━━━ INPUT MATERIAL

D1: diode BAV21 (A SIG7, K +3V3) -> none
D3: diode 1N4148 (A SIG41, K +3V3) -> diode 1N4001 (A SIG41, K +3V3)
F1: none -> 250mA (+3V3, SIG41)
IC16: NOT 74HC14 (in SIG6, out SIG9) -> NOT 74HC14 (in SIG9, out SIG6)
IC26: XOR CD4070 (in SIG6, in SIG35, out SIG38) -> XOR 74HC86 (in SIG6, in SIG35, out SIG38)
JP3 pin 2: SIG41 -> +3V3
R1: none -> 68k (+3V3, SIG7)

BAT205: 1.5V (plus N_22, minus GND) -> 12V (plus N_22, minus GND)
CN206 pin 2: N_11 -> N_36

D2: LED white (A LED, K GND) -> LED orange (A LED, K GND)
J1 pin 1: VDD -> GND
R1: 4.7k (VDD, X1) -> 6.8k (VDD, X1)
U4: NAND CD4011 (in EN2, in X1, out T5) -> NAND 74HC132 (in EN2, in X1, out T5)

━━━━━━

▶ **WHAT IS BEING ASKED**: Scan the entries above for the string "diode" and copy each line that contains it.

▶ **ANSWER BOX**:
D1: diode BAV21 (A SIG7, K +3V3) -> none
D3: diode 1N4148 (A SIG41, K +3V3) -> diode 1N4001 (A SIG41, K +3V3)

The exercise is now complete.